* Source data
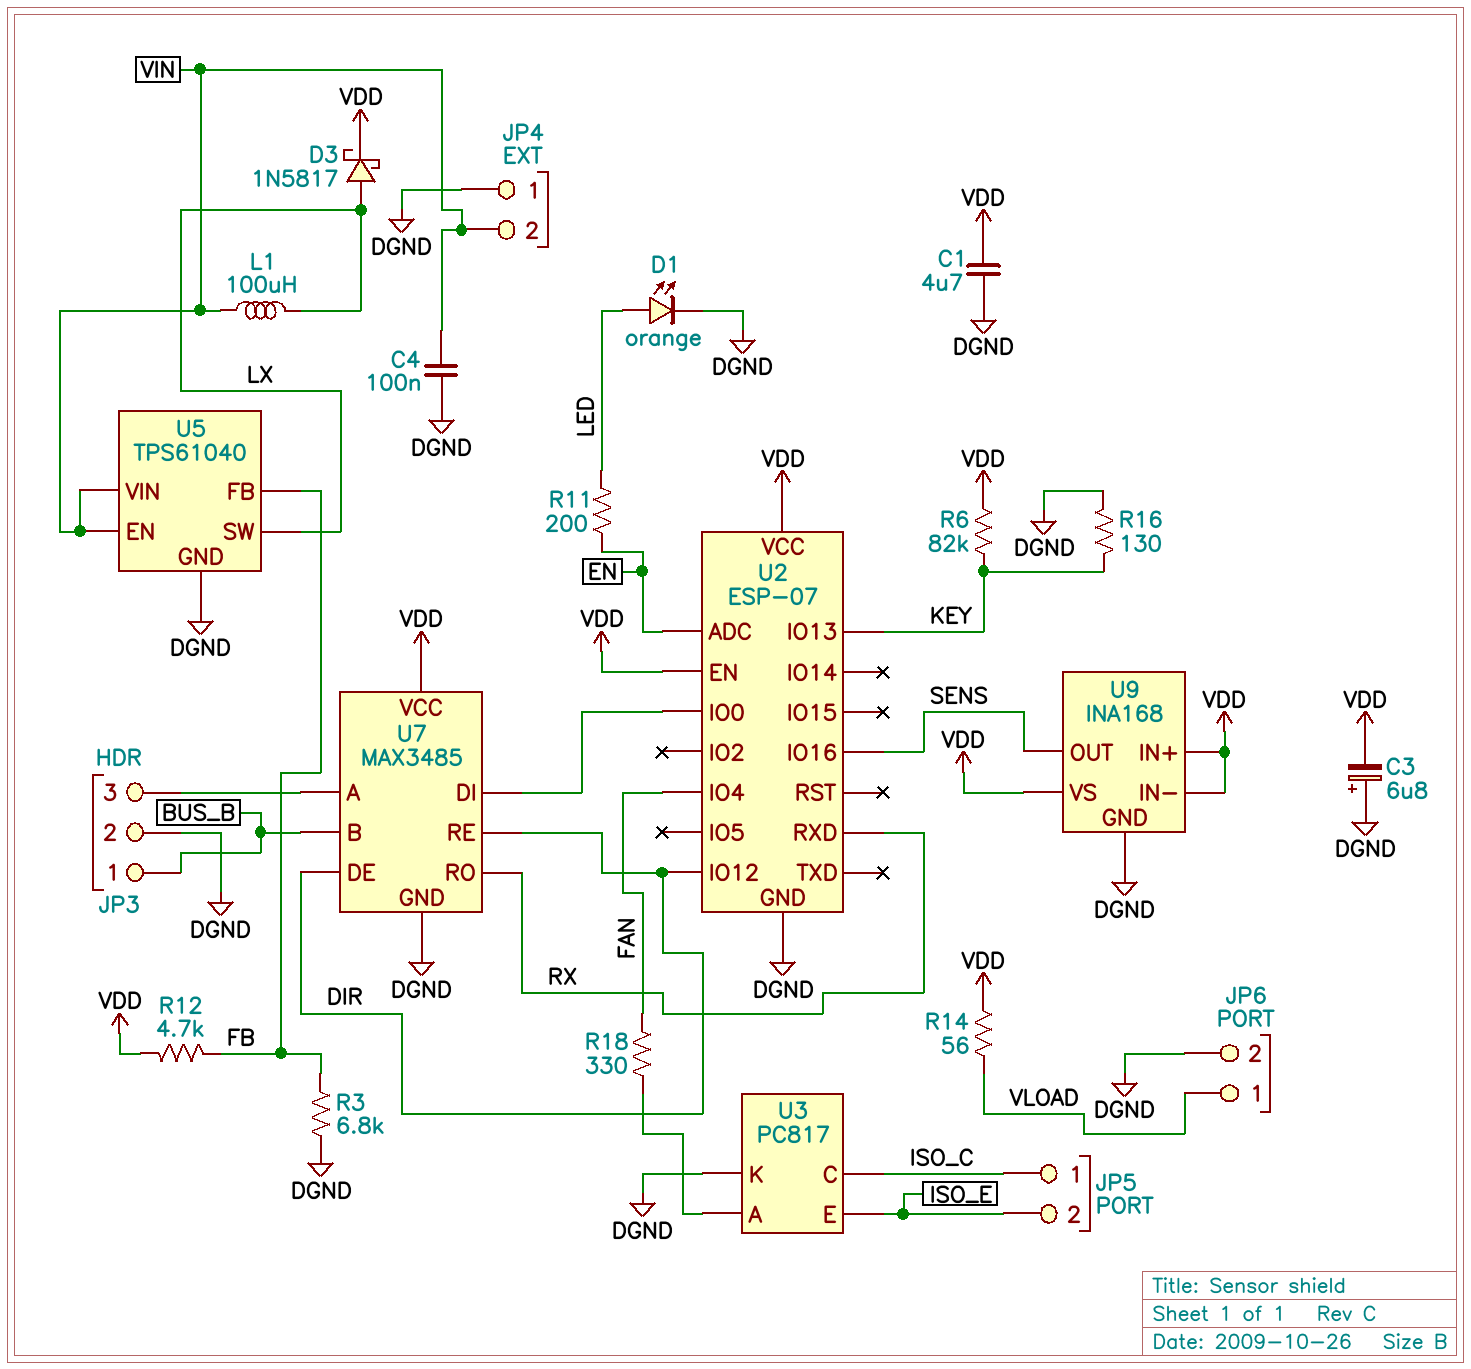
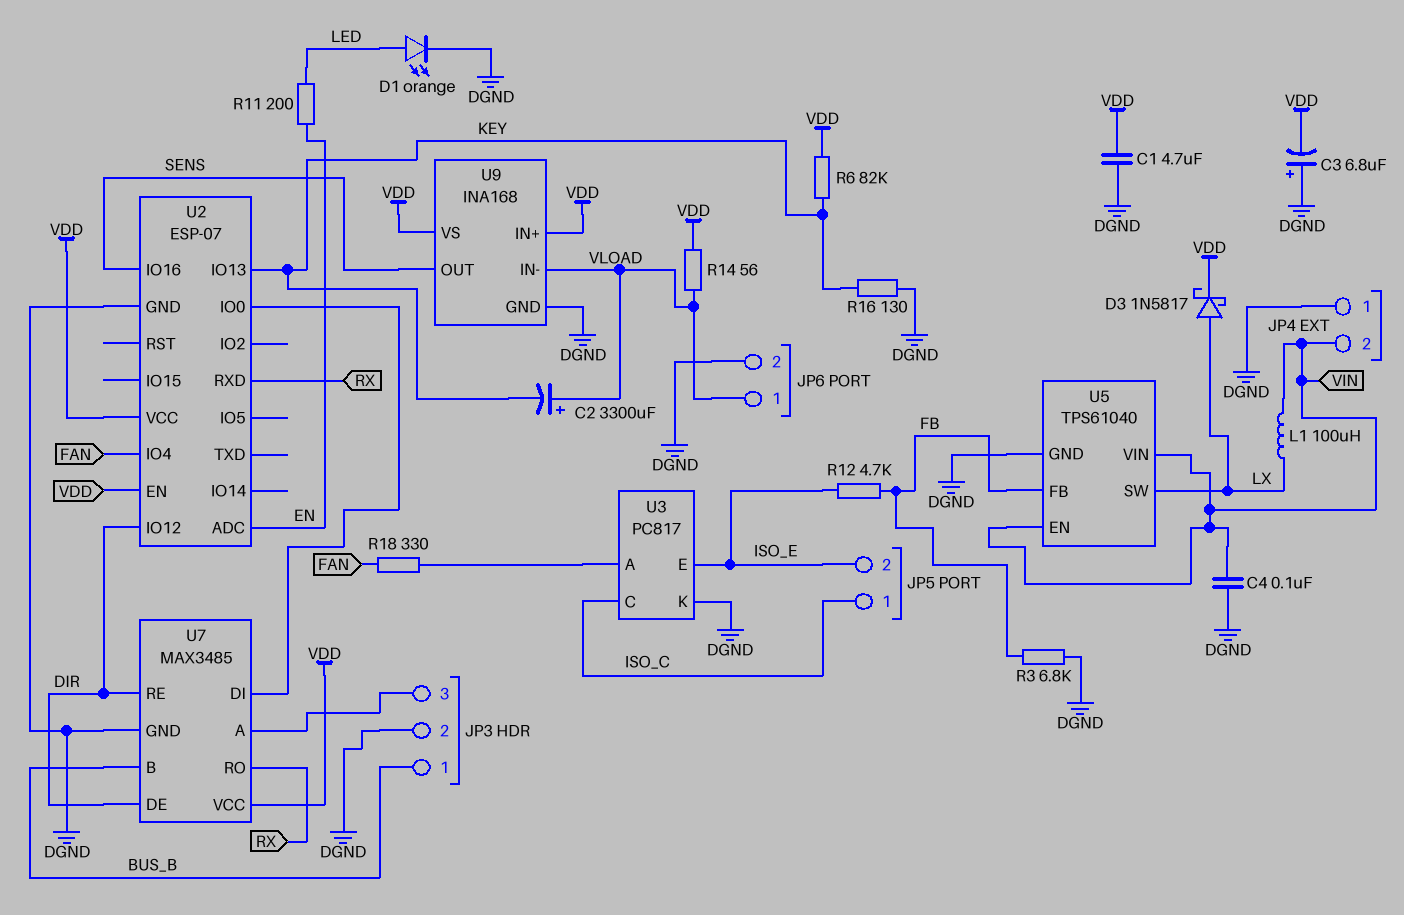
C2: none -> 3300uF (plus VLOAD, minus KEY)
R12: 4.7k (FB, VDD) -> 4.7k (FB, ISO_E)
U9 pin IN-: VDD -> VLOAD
...
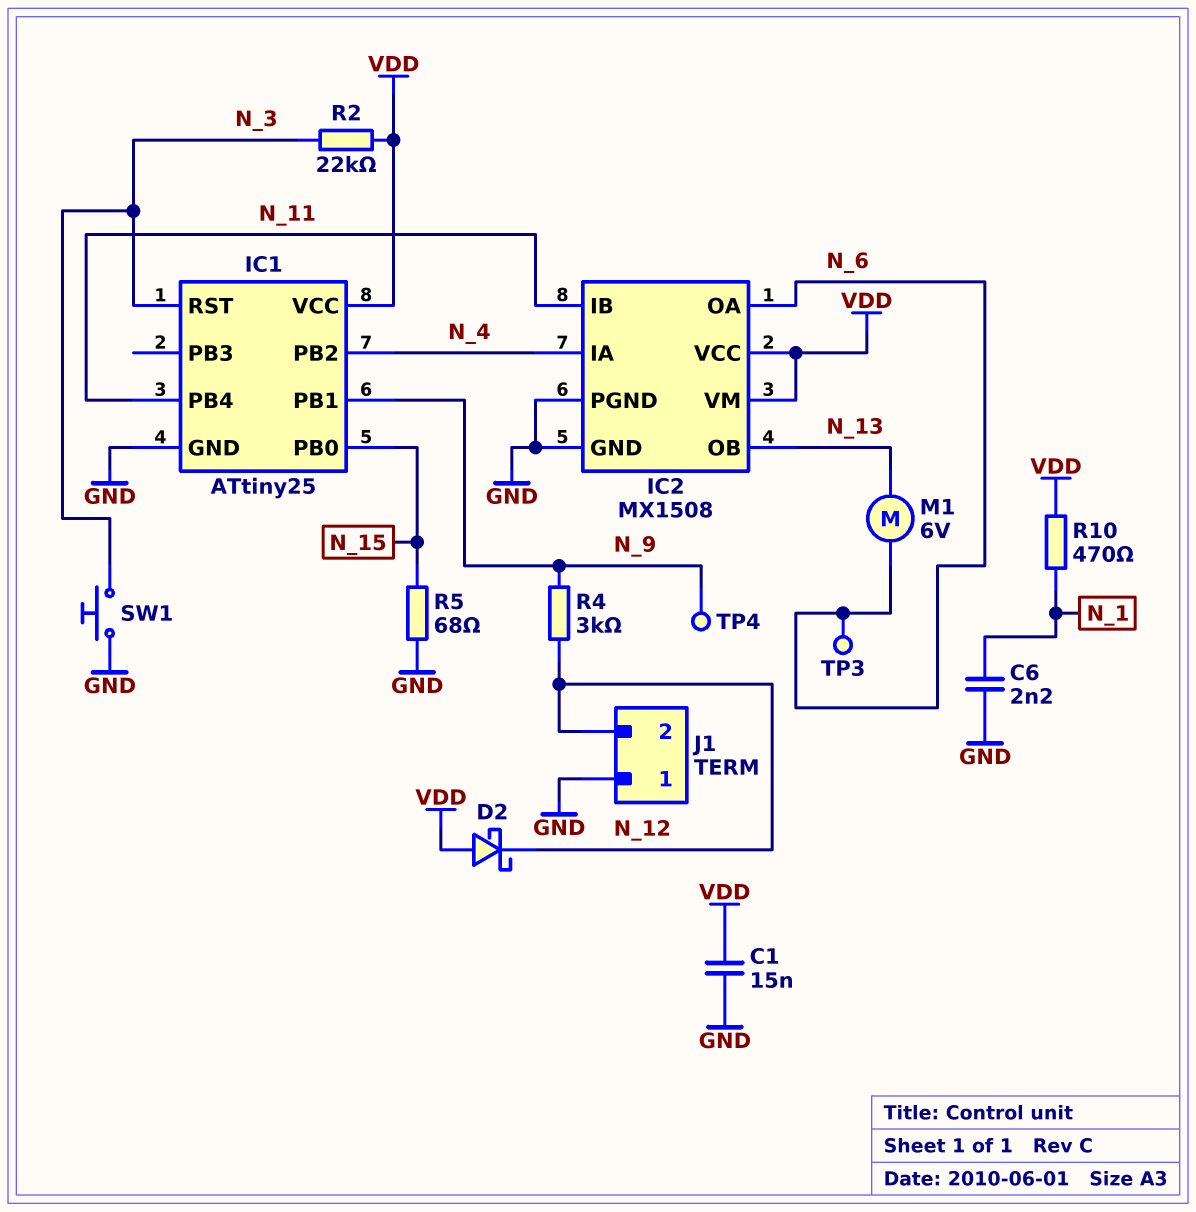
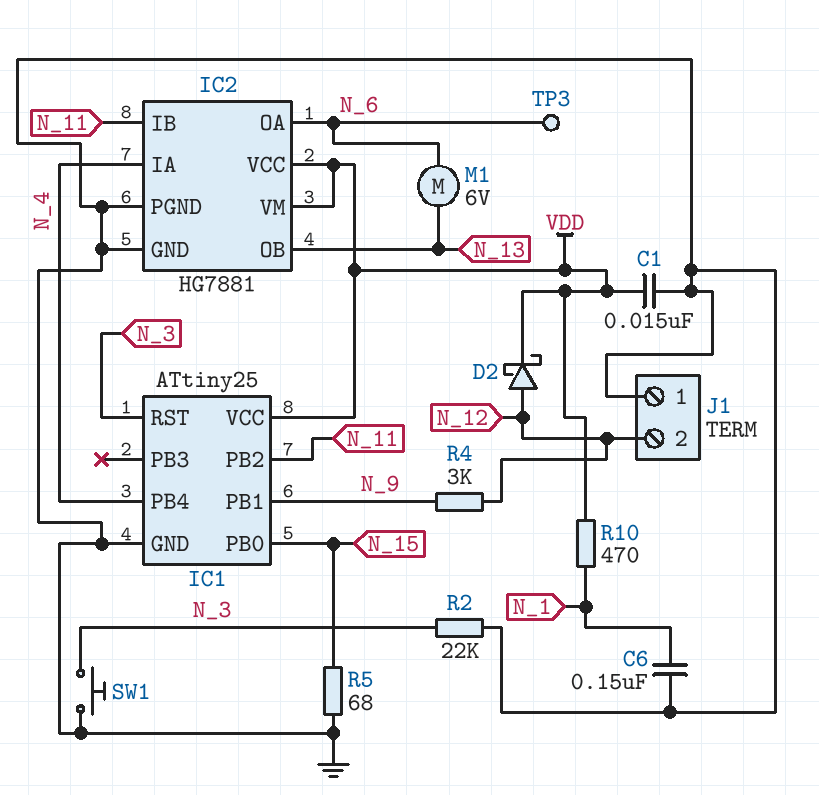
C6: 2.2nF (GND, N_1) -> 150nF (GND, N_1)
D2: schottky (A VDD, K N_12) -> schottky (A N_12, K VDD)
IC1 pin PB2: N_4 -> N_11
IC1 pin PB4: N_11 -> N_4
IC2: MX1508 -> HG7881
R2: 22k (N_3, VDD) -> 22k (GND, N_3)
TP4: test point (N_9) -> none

* Problem description
Note how many lines of the material hold the word "none", then state that number alone.

* Solution for this task
2